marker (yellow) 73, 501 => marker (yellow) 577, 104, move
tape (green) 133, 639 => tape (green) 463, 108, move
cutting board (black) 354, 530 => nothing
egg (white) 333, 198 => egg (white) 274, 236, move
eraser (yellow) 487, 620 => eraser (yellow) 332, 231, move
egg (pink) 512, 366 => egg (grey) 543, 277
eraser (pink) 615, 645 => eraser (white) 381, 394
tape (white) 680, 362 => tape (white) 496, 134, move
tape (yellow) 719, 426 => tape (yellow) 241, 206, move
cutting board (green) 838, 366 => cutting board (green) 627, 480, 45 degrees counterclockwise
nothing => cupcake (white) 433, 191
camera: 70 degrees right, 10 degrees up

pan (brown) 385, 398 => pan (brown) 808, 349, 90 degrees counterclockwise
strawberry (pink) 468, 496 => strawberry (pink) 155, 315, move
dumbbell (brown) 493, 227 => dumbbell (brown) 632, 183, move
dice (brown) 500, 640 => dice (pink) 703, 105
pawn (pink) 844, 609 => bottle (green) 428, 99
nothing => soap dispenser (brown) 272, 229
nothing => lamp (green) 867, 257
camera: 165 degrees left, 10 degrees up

* * *

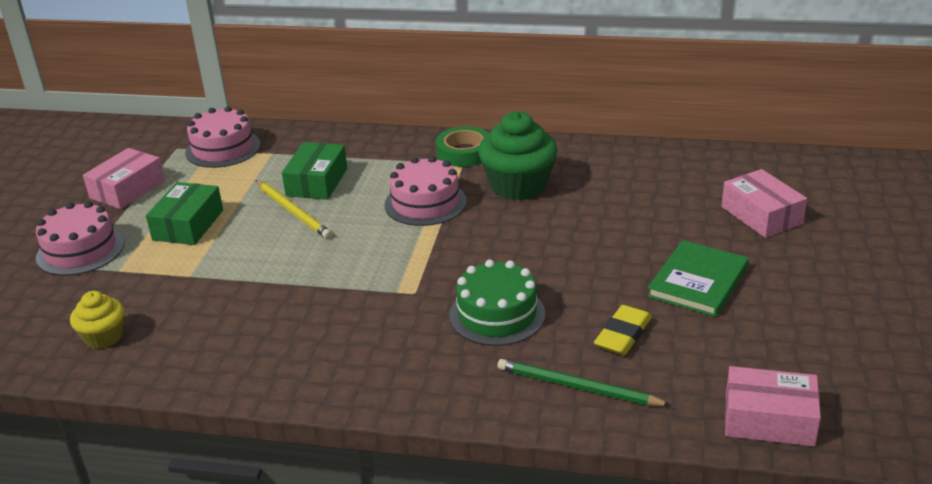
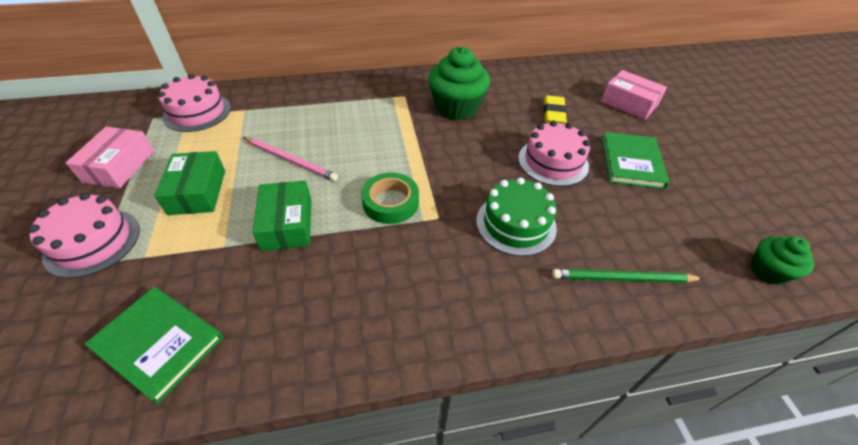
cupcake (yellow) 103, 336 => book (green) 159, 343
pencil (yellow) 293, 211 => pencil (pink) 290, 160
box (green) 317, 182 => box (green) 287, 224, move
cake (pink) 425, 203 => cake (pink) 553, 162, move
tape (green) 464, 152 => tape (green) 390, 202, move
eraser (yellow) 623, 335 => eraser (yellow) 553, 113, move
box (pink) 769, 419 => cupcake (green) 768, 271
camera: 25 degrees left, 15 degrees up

## Instructions to follow
Every line of the listing above that contains "board" is to be copied.

## Response to the exercise
cutting board (black) 354, 530 => nothing
cutting board (green) 838, 366 => cutting board (green) 627, 480, 45 degrees counterclockwise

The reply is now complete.